What is expected.
Please return every line of the records below that holds the word "brown".

Records supplied.
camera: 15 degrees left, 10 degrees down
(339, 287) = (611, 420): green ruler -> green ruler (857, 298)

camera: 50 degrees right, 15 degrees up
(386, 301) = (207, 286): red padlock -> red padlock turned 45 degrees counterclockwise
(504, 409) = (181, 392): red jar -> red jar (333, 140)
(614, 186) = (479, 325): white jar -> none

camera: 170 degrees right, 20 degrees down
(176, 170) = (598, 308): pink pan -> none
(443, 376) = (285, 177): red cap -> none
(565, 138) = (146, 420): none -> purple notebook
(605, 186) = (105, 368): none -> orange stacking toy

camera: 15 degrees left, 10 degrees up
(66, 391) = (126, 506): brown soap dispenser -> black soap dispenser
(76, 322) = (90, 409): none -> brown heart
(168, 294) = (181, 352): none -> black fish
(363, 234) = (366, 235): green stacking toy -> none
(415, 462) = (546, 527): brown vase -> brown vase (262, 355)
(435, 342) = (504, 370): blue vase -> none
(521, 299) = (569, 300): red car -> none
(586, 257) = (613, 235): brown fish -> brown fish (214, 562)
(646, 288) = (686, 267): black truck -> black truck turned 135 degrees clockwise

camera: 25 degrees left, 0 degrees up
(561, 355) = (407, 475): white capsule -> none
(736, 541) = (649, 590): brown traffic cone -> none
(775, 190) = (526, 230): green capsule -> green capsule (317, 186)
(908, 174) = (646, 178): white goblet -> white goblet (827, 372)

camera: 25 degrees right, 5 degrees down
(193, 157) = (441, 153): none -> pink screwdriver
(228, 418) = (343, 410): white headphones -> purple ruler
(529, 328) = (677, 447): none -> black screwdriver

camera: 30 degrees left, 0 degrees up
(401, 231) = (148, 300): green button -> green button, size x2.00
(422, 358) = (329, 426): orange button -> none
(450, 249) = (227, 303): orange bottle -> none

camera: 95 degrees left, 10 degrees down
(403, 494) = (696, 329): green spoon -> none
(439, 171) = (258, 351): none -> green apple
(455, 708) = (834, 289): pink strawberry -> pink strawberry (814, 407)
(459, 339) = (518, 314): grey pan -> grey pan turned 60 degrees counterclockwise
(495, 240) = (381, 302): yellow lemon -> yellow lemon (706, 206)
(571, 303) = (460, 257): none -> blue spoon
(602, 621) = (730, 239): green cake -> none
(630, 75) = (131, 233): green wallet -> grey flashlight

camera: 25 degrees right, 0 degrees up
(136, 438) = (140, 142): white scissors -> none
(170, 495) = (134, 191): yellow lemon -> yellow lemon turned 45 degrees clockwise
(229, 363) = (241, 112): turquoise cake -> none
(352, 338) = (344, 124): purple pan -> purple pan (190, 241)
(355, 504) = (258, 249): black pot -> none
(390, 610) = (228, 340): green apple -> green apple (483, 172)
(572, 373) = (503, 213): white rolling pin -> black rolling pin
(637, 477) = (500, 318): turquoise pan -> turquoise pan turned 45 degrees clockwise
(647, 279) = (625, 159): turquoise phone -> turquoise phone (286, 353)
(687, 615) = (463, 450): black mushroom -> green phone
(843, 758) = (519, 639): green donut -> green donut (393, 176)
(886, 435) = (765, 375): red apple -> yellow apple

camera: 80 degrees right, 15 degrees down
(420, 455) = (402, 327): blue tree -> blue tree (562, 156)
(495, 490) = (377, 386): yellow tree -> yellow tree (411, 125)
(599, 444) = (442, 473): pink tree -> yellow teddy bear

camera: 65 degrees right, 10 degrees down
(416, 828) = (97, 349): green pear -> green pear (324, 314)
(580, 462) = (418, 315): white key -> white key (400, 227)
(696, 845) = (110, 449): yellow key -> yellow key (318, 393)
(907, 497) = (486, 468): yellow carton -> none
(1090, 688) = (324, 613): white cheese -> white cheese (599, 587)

Answer space.
(66, 391) = (126, 506): brown soap dispenser -> black soap dispenser
(76, 322) = (90, 409): none -> brown heart
(415, 462) = (546, 527): brown vase -> brown vase (262, 355)
(586, 257) = (613, 235): brown fish -> brown fish (214, 562)
(736, 541) = (649, 590): brown traffic cone -> none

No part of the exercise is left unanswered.